-- WHAT IS BEING ASKED --
For the records below, give the number of lines where the string "right" occurs. Include nothing else.

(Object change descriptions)
------------
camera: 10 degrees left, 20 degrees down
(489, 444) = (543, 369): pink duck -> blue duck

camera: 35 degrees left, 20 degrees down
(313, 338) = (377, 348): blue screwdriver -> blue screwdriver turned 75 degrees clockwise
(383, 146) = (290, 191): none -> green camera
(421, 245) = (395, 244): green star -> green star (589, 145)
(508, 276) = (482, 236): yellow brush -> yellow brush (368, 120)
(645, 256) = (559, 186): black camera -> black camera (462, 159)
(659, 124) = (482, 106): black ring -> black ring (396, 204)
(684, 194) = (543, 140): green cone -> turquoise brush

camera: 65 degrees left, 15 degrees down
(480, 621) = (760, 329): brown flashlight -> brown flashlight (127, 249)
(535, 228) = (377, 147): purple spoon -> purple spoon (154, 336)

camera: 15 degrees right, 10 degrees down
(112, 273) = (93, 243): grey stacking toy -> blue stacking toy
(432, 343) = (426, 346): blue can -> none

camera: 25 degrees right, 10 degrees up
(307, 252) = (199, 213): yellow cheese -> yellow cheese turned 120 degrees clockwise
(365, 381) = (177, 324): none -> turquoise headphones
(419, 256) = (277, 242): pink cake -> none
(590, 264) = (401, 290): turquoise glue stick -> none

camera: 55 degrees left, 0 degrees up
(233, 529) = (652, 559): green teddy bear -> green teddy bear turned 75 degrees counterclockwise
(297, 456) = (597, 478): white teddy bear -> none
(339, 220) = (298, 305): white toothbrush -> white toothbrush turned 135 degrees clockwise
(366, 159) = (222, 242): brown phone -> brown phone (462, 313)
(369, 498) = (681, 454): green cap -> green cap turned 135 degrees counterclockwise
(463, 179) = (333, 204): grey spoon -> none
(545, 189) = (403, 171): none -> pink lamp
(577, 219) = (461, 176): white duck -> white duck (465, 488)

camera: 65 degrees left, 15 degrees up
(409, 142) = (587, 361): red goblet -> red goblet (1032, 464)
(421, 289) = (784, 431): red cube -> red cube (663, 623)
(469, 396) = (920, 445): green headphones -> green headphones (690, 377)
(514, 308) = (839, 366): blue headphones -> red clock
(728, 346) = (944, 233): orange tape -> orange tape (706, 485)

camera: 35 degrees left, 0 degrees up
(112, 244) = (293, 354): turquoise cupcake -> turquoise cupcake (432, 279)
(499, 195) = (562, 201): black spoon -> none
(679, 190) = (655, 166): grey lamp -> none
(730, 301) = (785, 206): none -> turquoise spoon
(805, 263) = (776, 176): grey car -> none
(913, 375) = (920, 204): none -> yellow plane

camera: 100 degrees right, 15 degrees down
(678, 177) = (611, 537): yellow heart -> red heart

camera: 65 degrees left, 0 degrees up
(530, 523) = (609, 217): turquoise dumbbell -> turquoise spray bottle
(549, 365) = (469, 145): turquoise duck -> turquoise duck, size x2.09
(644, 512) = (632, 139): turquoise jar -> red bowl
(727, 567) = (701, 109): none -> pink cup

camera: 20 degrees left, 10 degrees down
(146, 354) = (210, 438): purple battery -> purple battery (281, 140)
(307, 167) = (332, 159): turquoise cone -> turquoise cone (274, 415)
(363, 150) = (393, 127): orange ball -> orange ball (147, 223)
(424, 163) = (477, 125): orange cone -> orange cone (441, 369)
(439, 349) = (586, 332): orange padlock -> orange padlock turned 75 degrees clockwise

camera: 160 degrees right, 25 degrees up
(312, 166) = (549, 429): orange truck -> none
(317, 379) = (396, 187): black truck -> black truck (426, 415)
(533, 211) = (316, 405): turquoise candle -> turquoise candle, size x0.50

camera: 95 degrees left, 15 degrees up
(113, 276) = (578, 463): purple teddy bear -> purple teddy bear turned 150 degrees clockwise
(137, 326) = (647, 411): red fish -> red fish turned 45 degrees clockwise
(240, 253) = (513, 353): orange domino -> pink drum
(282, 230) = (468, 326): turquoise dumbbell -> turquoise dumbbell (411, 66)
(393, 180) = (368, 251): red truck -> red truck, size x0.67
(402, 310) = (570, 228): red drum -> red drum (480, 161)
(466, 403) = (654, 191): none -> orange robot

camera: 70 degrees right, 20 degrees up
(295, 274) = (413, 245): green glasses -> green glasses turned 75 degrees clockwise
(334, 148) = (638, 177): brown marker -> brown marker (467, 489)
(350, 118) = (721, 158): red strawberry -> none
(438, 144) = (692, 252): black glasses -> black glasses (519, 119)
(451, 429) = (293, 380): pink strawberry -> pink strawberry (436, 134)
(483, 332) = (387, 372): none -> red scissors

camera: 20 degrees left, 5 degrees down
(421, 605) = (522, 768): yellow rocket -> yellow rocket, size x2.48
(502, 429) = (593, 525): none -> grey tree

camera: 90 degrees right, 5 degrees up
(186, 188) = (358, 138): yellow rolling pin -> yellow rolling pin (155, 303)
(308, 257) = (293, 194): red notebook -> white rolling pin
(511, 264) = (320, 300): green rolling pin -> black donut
------------
-- ANSWER BELOW --
6